___ Data excerpts ___

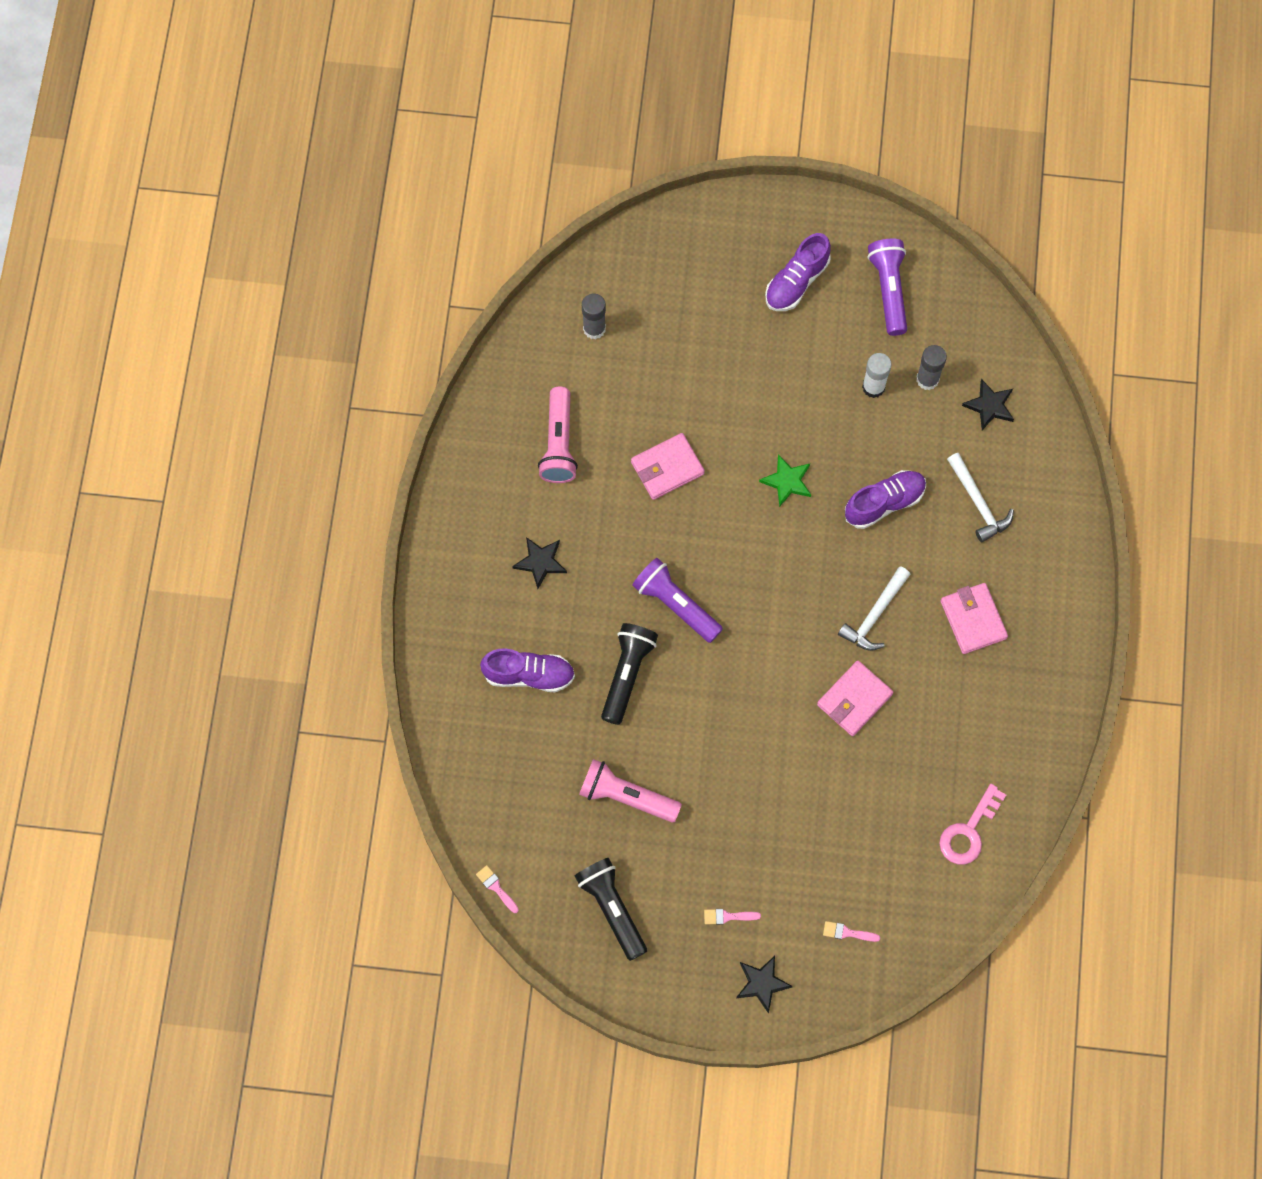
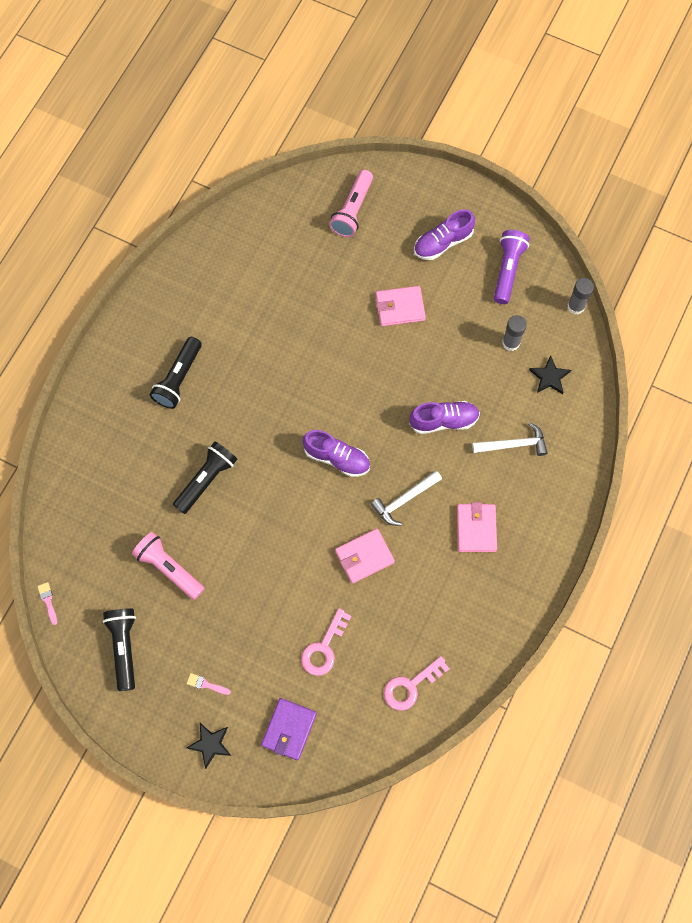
camera: 20 degrees right, 0 degrees up
purple shoe [480,648,575,692] -> purple shoe moved to [303,430,370,477]
black star [512,537,567,589] -> black flashlight [150,337,202,409]
pink flashlight [538,386,578,483] -> pink flashlight moved to [329,170,373,237]
grey glue stick [582,294,606,339] -> grey glue stick moved to [567,278,594,315]
pink wallet [631,433,705,500] -> pink wallet moved to [376,286,426,326]
purple flashlight [632,558,723,643] -> none
green star [759,454,811,507] -> none
pink brush [823,921,880,942] -> purple wallet [261,698,317,760]
white glue stick [862,353,892,398] -> none
white hammer [947,453,1014,542] -> white hammer turned 90 degrees counterclockwise [472,422,547,456]
none -> pink key [301,608,352,676]

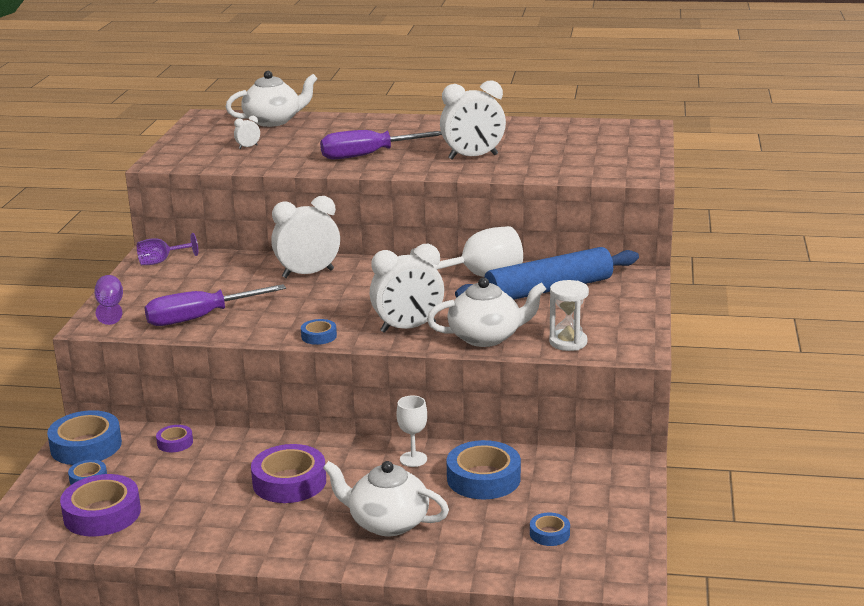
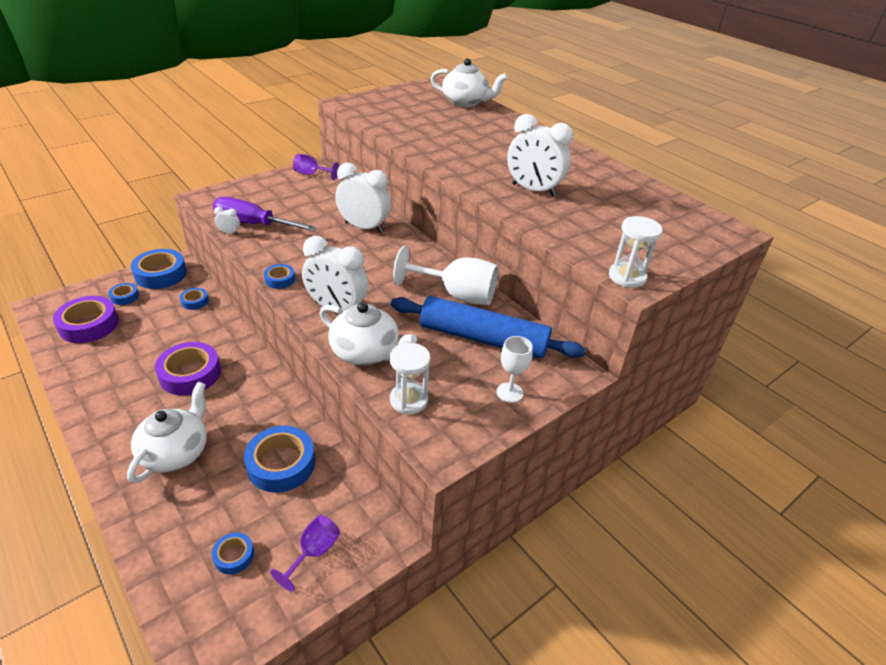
camera: 40 degrees right, 15 degrees up
purple goblet [94,275,123,325] -> purple goblet moved to [270,515,340,592]
purple tape [156,425,193,452] -> blue tape [180,288,209,310]
white clock [234,116,260,149] -> white clock moved to [214,207,240,235]
purple screwdriver [320,130,442,159] -> none
white teapot [323,461,449,536] -> white teapot turned 45 degrees clockwise [127,382,207,484]
white goblet [396,396,427,467] -> white goblet moved to [497,336,533,403]
none -> white hourglass [609,216,663,288]

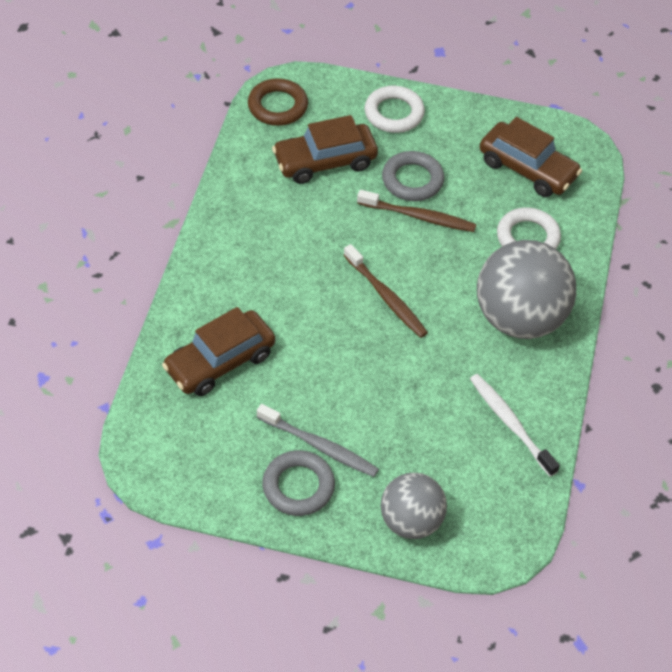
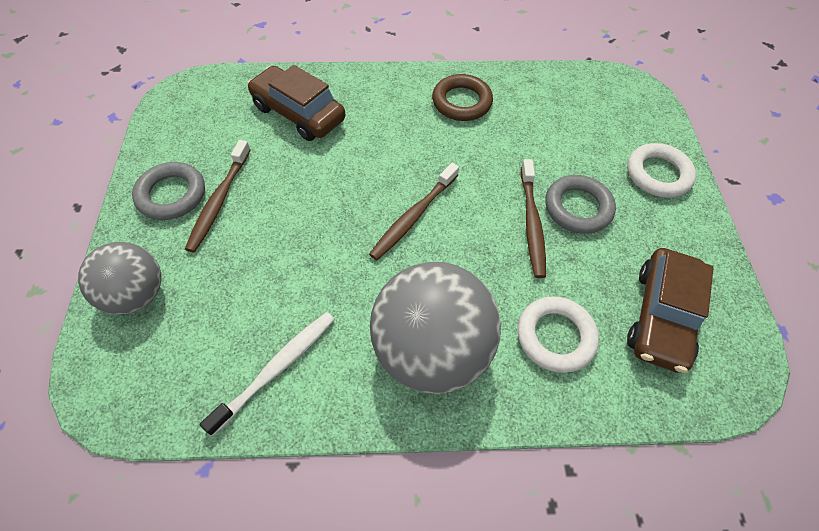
camera: 75 degrees right, 5 degrees up
brown ring [248,78,308,126] -> brown ring moved to [432,74,493,121]
grey toothbrush [257,404,379,477] -> brown toothbrush [185,140,251,252]
brown car [272,115,378,184] -> none

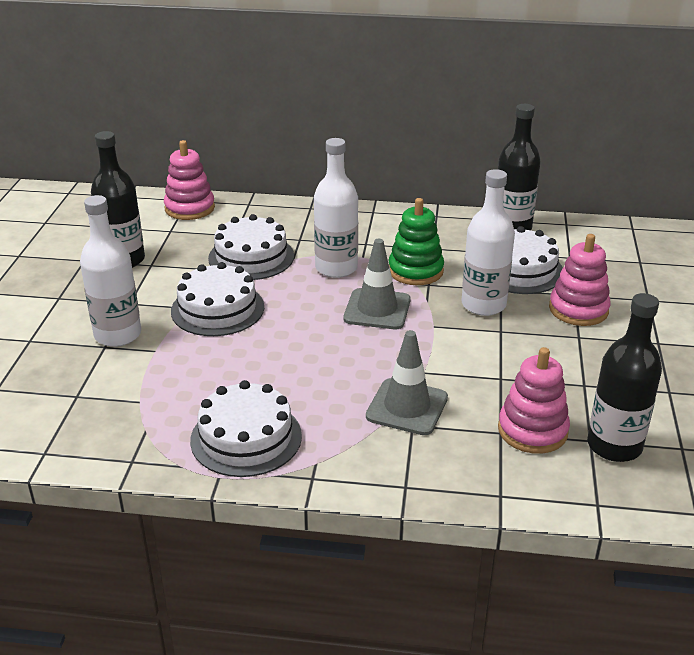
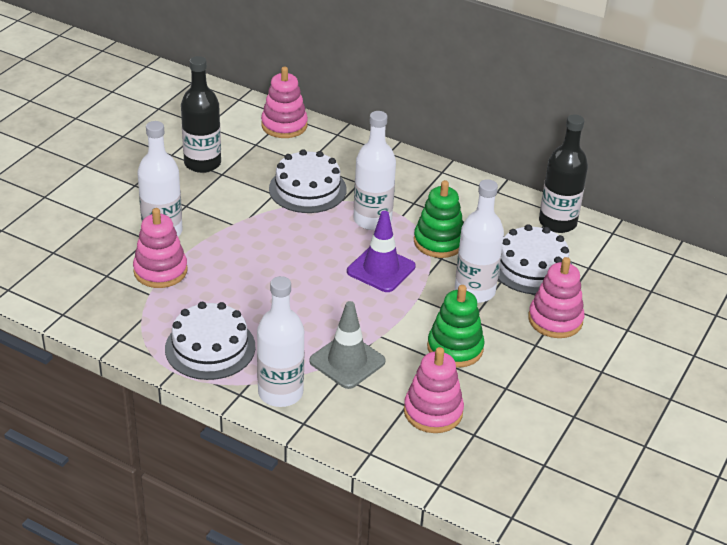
camera: 20 degrees right, 5 degrees up
white cake [171,262,264,336] -> none
grey traffic cone [343,239,411,329] -> purple traffic cone [347,211,416,292]
black bottle [587,293,662,462] -> none
none -> pink stacking toy [133,208,188,288]
none -> white bottle [257,276,304,407]
none -> green stacking toy [427,285,485,368]

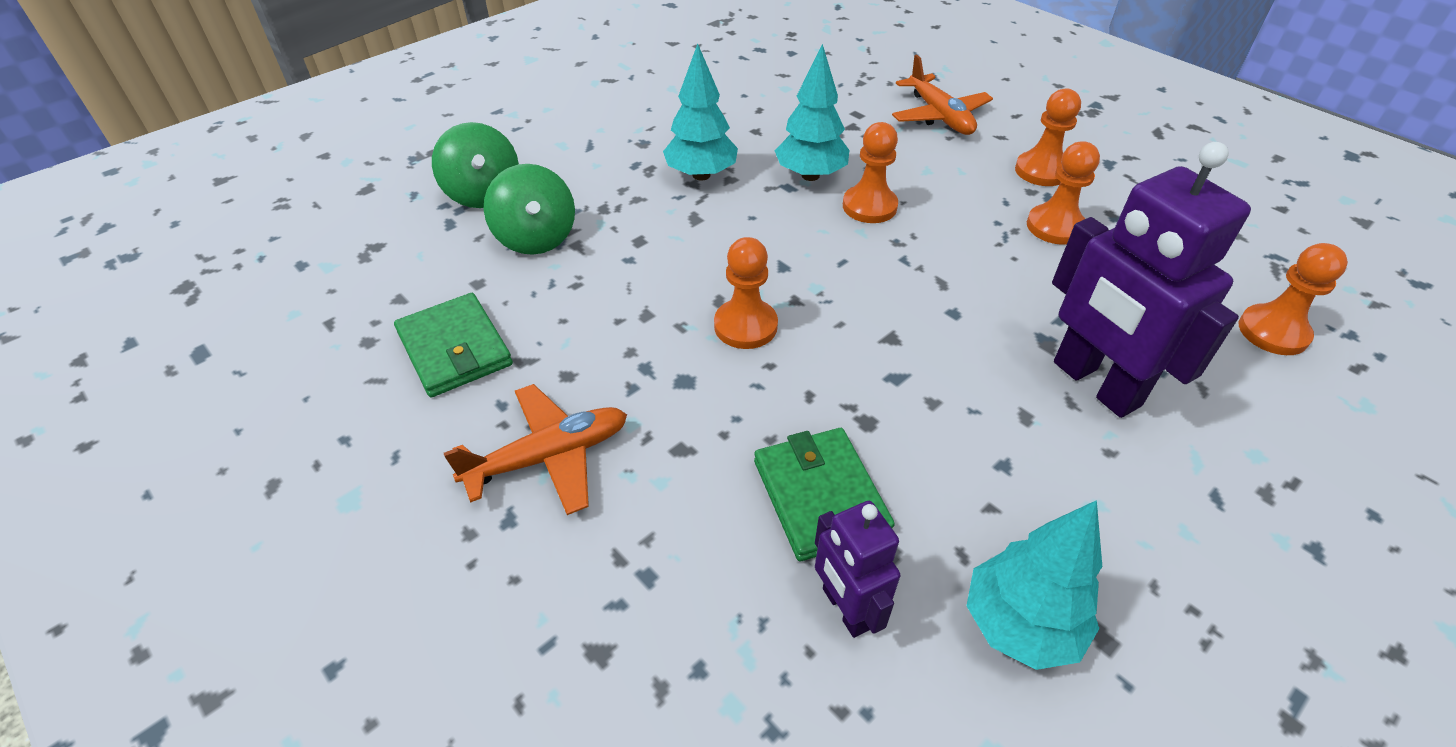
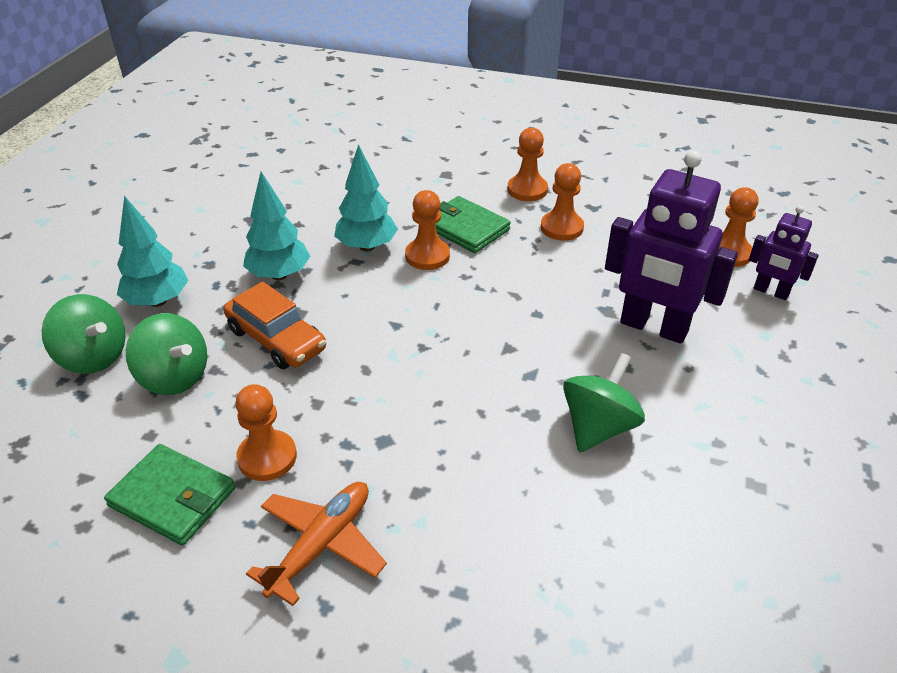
camera: 30 degrees left, 5 degrees down
orange pawn [714,237,778,349] -> orange pawn moved to [235,384,297,481]
green wallet [754,428,895,561] -> green wallet moved to [435,196,511,253]
purple robot [815,501,900,638] -> purple robot moved to [749,206,819,300]
orange plane [892,55,993,135] -> none
turquoise tree [966,500,1102,670] -> turquoise tree moved to [117,196,188,307]
none -> orange car [223,282,326,369]
none -> green spinning top [563,353,645,452]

___

• [Problem details]: Write out nothing but the lines from the one with "none -> green stacking toy [427,285,485,368]" through the last line of the entries, exactly as they stand; pictures are not part of the copy.

• [Written answer]:
none -> green stacking toy [427,285,485,368]

camera: 30 degrees left, 5 degrees down
orange pawn [714,237,778,349] -> orange pawn moved to [235,384,297,481]
green wallet [754,428,895,561] -> green wallet moved to [435,196,511,253]
purple robot [815,501,900,638] -> purple robot moved to [749,206,819,300]
orange plane [892,55,993,135] -> none
turquoise tree [966,500,1102,670] -> turquoise tree moved to [117,196,188,307]
none -> orange car [223,282,326,369]
none -> green spinning top [563,353,645,452]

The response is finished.